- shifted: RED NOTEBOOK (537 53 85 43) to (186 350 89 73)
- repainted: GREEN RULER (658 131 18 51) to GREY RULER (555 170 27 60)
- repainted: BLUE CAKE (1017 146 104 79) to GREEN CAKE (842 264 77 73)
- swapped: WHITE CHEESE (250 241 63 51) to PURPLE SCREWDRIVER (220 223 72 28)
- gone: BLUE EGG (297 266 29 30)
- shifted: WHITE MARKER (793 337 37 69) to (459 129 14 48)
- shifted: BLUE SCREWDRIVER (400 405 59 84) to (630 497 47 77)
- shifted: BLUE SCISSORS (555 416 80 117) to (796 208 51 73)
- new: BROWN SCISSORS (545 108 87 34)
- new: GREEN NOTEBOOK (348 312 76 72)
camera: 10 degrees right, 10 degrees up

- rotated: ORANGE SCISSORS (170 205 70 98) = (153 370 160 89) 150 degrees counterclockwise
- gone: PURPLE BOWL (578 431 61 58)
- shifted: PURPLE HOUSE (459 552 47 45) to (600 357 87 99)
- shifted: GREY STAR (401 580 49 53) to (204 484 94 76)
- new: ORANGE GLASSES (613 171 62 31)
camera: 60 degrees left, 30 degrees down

---

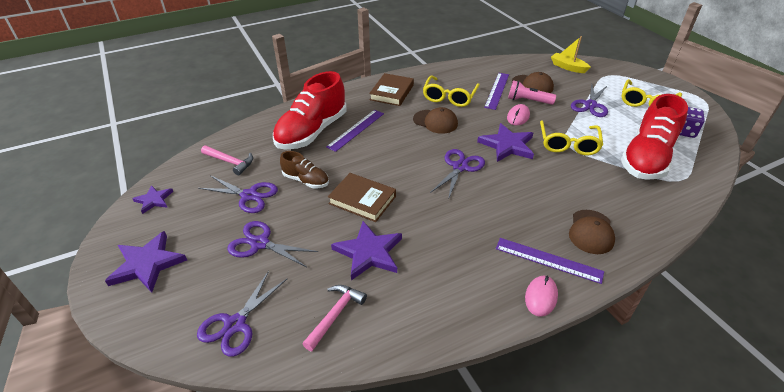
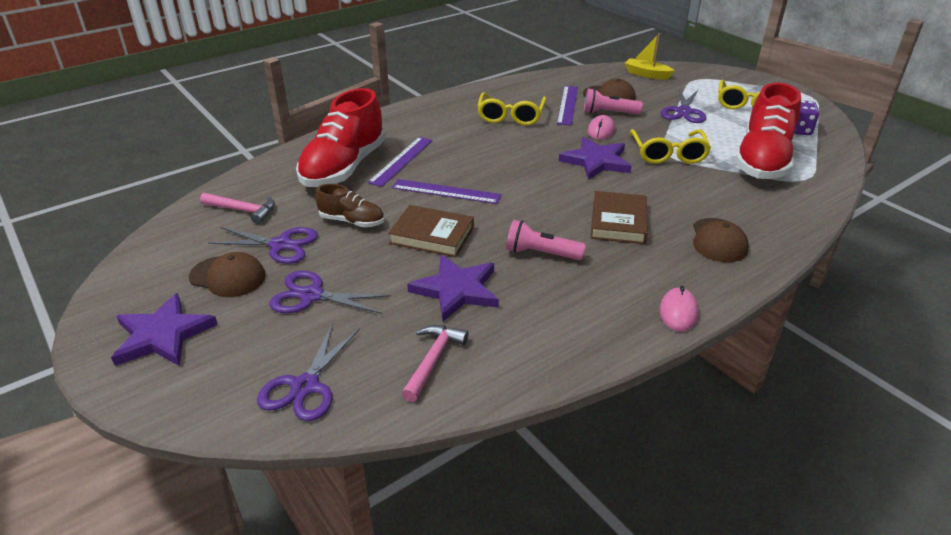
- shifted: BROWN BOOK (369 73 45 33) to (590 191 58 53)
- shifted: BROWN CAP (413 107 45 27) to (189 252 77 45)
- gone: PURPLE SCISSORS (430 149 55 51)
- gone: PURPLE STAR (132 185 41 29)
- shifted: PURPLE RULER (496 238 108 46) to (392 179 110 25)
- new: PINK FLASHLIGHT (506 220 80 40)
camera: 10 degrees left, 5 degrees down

* * *

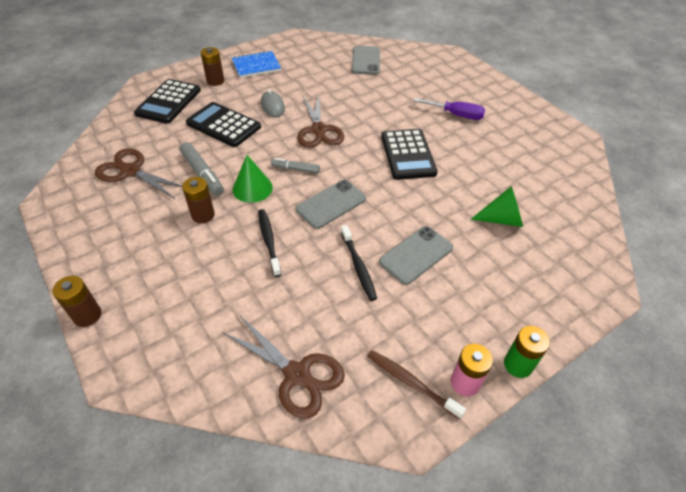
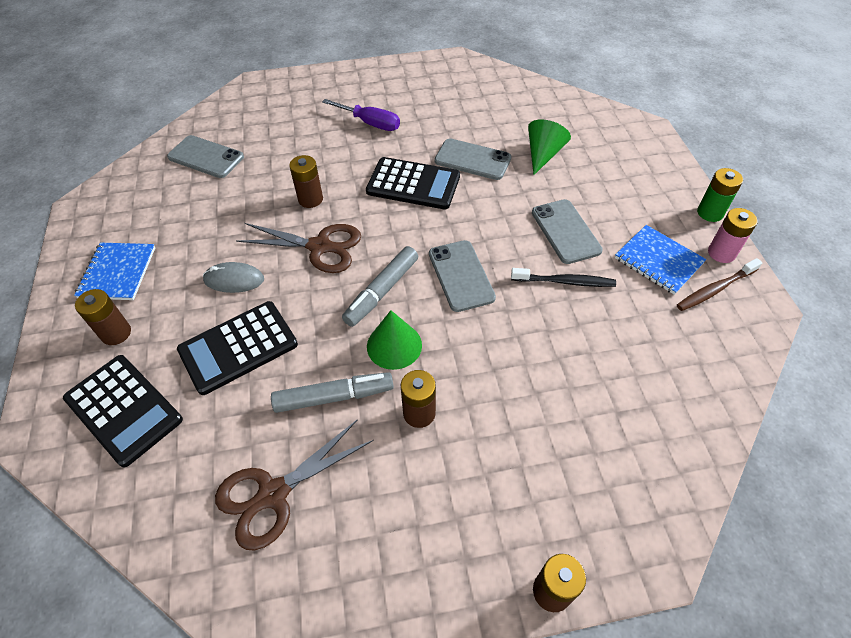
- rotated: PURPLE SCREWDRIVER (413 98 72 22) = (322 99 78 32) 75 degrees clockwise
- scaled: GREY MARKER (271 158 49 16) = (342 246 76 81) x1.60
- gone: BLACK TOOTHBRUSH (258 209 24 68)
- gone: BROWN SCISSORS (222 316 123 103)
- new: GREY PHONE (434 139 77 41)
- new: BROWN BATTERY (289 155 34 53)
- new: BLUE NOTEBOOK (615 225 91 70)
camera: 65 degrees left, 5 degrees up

*ASSIGNMENT*
Lines from the entries that contain the string "repainted" are what must be copied.

*ANSWER TO THE EXERCISE*
- repainted: GREEN RULER (658 131 18 51) to GREY RULER (555 170 27 60)
- repainted: BLUE CAKE (1017 146 104 79) to GREEN CAKE (842 264 77 73)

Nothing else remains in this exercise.